**Action item:**
For every record that follows, transcribe the text exactly and leave any image out.

(Scene image comparisons)
- - - - -
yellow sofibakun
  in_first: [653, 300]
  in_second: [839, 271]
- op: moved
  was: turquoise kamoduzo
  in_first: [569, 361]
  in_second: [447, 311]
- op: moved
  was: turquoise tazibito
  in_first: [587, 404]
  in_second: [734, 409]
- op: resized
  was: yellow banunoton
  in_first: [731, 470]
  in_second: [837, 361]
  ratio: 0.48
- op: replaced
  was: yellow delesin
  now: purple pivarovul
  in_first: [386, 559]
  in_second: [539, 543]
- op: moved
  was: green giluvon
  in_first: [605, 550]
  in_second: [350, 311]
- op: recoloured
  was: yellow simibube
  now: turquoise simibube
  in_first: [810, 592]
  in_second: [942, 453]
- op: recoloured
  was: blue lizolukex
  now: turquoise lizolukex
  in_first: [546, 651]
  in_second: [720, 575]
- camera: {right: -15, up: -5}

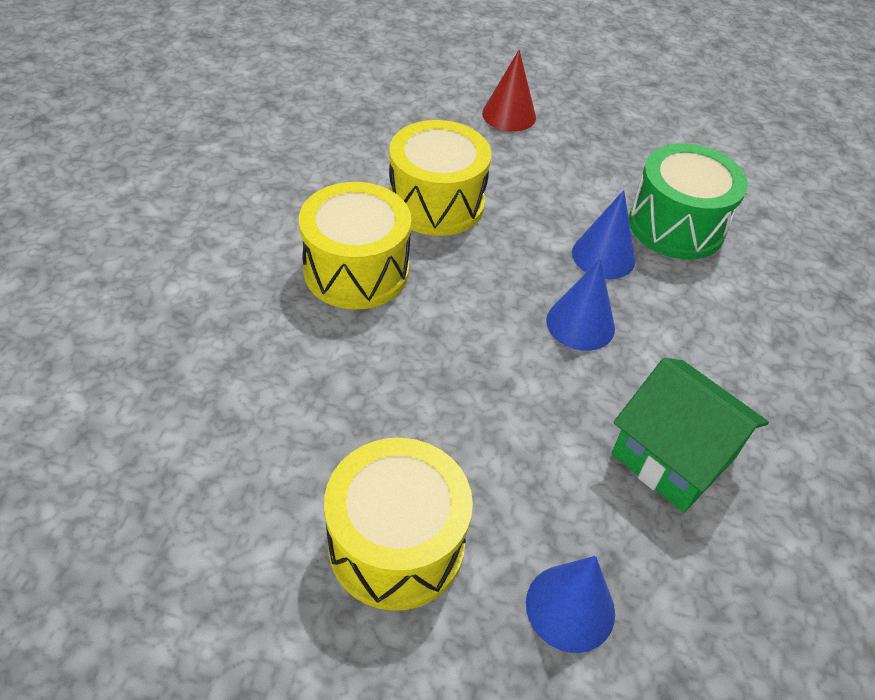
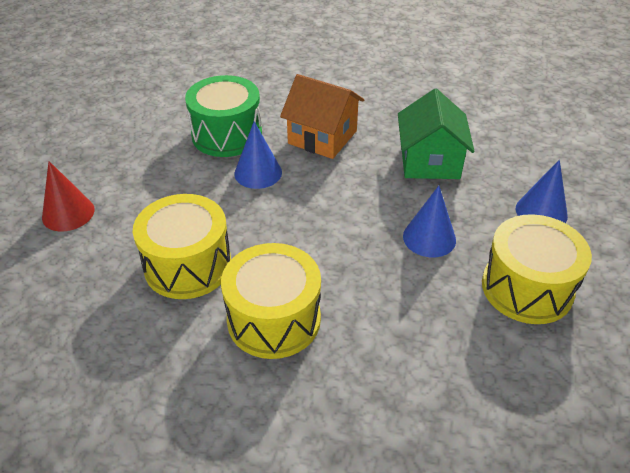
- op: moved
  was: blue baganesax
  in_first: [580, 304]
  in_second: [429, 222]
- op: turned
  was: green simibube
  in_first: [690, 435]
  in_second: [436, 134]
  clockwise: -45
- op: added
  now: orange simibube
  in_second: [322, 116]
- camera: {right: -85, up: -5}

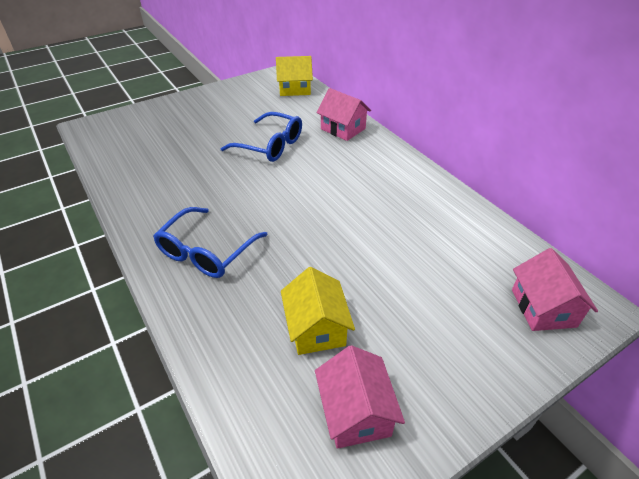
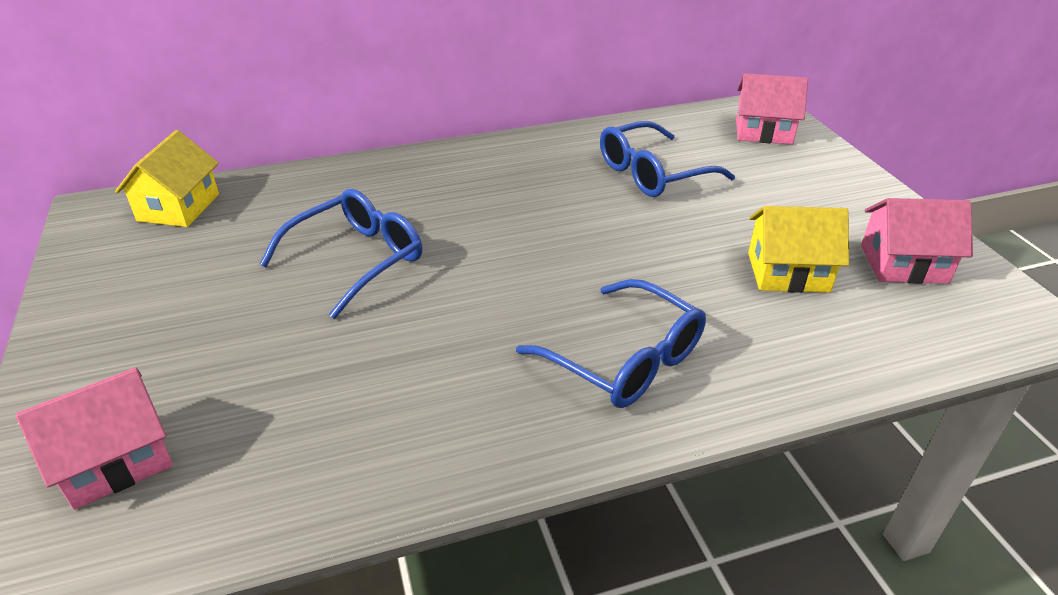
- op: moved
  was: pink simibube
  in_first: [343, 114]
  in_second: [94, 439]
- op: added
  now: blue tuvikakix
  in_second: [667, 159]
- camera: {right: -75, up: -5}

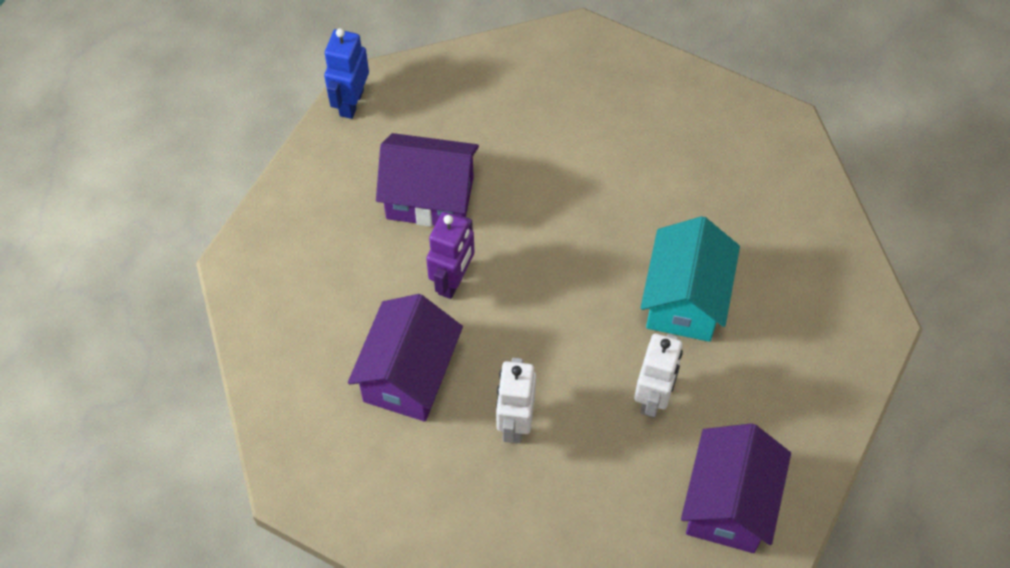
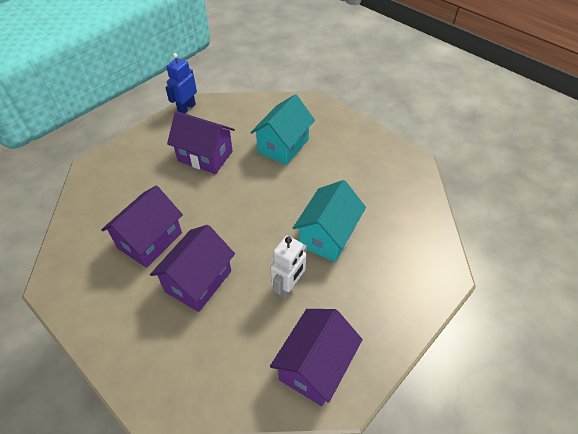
- op: removed
  was: purple pifimimi
  in_first: [450, 255]
- op: replaced
  was: white pifimimi
  now: purple simibube
  in_first: [516, 400]
  in_second: [192, 268]
- op: added
  now: turquoise simibube
  in_second: [282, 129]
- camera: {right: 15, up: -10}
- - - - -
**Response:**
yellow sofibakun
  in_first: [653, 300]
  in_second: [839, 271]
- op: moved
  was: turquoise kamoduzo
  in_first: [569, 361]
  in_second: [447, 311]
- op: moved
  was: turquoise tazibito
  in_first: [587, 404]
  in_second: [734, 409]
- op: resized
  was: yellow banunoton
  in_first: [731, 470]
  in_second: [837, 361]
  ratio: 0.48
- op: replaced
  was: yellow delesin
  now: purple pivarovul
  in_first: [386, 559]
  in_second: [539, 543]
- op: moved
  was: green giluvon
  in_first: [605, 550]
  in_second: [350, 311]
- op: recoloured
  was: yellow simibube
  now: turquoise simibube
  in_first: [810, 592]
  in_second: [942, 453]
- op: recoloured
  was: blue lizolukex
  now: turquoise lizolukex
  in_first: [546, 651]
  in_second: [720, 575]
- camera: {right: -15, up: -5}

- op: moved
  was: blue baganesax
  in_first: [580, 304]
  in_second: [429, 222]
- op: turned
  was: green simibube
  in_first: [690, 435]
  in_second: [436, 134]
  clockwise: -45
- op: added
  now: orange simibube
  in_second: [322, 116]
- camera: {right: -85, up: -5}

- op: moved
  was: pink simibube
  in_first: [343, 114]
  in_second: [94, 439]
- op: added
  now: blue tuvikakix
  in_second: [667, 159]
- camera: {right: -75, up: -5}

- op: removed
  was: purple pifimimi
  in_first: [450, 255]
- op: replaced
  was: white pifimimi
  now: purple simibube
  in_first: [516, 400]
  in_second: [192, 268]
- op: added
  now: turquoise simibube
  in_second: [282, 129]
- camera: {right: 15, up: -10}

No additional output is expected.